■ What you will do:
Report every line of the data below that contains the string "fireplace", treating uppercase and lowercase letters as different.

■ Provided data:
:::
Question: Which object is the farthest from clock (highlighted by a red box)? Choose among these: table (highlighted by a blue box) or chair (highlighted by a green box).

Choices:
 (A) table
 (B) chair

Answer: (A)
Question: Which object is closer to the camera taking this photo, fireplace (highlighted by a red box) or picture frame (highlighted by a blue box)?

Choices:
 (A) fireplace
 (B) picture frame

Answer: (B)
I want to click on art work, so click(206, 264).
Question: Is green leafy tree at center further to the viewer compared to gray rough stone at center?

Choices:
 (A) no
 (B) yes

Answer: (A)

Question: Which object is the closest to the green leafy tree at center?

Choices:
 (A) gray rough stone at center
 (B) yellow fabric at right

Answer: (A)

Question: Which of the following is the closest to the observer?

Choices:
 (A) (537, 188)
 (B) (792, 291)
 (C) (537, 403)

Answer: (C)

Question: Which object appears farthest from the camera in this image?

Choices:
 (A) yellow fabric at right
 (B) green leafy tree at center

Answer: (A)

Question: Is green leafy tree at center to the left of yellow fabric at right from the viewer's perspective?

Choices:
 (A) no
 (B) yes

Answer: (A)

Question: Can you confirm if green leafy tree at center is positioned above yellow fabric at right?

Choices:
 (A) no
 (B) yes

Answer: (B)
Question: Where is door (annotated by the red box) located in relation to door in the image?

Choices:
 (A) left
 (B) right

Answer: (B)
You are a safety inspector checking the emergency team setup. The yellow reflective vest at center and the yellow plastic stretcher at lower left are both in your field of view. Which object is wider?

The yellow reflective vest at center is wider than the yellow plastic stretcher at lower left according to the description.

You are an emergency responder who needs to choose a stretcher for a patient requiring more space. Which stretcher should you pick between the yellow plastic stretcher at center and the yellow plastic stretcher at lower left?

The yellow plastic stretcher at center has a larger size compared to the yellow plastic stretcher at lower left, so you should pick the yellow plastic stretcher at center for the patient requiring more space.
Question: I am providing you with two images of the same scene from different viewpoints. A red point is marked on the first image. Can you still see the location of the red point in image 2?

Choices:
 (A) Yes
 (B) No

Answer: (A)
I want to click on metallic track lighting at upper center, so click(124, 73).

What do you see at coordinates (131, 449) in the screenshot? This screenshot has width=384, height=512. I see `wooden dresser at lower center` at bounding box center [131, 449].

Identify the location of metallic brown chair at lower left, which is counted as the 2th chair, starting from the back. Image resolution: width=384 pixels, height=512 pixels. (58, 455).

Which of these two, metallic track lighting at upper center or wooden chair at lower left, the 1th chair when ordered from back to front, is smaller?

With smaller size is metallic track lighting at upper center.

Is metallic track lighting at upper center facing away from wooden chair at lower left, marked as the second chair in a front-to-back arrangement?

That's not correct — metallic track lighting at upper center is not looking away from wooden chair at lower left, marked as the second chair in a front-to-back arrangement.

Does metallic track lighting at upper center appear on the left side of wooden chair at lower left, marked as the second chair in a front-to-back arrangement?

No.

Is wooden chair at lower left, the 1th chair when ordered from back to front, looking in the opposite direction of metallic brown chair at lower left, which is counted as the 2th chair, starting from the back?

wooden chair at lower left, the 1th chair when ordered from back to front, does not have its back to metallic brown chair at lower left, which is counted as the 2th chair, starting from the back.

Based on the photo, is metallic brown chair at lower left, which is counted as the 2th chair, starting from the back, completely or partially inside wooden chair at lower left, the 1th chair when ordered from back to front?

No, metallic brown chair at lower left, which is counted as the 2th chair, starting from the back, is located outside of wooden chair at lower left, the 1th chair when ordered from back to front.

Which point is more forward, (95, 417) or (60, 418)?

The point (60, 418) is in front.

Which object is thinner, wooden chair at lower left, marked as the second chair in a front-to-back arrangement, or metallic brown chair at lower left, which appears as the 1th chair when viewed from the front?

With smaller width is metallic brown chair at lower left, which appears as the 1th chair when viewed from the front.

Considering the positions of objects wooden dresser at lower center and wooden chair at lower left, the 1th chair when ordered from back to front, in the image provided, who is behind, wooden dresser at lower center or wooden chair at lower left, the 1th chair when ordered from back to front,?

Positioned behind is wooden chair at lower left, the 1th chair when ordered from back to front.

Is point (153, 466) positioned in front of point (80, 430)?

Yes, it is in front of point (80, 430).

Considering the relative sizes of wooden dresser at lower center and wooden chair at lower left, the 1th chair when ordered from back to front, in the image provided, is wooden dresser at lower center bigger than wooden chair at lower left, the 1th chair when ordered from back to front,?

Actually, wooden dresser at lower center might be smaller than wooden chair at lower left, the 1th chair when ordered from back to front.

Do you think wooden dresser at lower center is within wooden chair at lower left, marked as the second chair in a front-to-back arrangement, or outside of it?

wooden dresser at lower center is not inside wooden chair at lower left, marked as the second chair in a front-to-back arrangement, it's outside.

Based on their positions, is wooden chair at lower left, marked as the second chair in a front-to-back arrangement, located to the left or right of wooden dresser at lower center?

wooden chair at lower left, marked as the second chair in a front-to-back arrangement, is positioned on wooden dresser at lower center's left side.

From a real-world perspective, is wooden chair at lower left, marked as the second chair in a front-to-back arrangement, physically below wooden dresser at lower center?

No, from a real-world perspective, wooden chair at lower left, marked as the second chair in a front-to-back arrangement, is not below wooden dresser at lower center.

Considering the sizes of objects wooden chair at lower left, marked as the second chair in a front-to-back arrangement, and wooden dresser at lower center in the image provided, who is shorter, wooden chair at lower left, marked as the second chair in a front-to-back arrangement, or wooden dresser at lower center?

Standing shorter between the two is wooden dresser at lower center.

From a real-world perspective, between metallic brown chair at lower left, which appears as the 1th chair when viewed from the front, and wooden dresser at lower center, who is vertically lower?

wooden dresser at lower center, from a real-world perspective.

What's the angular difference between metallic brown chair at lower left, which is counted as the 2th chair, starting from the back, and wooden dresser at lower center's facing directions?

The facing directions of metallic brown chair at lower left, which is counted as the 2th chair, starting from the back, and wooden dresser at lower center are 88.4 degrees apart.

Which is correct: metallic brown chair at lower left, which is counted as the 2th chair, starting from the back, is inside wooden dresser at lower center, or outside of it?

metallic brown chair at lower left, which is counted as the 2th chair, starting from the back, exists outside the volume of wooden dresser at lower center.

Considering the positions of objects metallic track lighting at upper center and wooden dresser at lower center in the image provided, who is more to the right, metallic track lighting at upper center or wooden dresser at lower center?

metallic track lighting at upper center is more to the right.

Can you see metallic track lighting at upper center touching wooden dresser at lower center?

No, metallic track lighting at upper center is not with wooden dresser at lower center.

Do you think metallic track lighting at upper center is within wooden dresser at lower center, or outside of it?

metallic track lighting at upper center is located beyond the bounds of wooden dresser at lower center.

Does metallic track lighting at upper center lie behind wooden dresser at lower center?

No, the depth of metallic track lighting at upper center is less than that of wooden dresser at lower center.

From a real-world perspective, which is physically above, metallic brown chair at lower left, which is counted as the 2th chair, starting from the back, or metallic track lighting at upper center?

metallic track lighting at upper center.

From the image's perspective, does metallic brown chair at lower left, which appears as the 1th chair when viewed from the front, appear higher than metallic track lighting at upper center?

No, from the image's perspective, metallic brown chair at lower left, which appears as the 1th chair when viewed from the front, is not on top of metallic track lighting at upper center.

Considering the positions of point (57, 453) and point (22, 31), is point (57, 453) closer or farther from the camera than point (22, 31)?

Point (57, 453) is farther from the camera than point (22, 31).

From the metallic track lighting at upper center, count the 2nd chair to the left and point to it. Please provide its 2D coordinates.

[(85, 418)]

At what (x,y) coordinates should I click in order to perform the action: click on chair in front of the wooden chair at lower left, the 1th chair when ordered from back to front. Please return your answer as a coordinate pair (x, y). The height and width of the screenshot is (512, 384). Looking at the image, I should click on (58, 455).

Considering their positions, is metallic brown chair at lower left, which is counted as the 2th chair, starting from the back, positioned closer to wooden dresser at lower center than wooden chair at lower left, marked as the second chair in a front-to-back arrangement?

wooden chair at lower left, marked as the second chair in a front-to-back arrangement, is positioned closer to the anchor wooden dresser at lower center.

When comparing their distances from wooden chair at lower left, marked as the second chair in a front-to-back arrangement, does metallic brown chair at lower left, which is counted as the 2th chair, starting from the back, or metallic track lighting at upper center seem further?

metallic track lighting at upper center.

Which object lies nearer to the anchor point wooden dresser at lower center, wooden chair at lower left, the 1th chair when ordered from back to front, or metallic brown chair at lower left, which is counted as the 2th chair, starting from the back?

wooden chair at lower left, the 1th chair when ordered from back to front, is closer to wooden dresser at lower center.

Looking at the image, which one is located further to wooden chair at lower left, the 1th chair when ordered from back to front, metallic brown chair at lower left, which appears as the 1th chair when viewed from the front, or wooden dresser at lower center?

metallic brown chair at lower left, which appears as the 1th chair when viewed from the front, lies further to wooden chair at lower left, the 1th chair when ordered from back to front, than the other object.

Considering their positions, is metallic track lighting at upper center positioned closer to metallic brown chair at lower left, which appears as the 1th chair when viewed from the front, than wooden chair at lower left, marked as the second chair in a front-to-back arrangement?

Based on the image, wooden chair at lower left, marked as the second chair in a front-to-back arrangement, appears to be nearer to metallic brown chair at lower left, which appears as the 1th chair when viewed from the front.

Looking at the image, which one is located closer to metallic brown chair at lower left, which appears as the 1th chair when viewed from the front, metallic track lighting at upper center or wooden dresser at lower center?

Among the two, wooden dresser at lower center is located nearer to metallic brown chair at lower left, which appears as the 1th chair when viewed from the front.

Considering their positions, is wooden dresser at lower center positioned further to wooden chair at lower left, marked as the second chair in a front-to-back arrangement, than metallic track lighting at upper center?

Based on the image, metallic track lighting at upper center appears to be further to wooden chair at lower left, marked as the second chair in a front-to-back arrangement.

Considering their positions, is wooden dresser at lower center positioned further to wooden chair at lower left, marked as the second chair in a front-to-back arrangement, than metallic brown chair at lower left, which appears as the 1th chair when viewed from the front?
:::
■ Answer to the problem:
Question: Which object is closer to the camera taking this photo, fireplace (highlighted by a red box) or picture frame (highlighted by a blue box)?
 (A) fireplace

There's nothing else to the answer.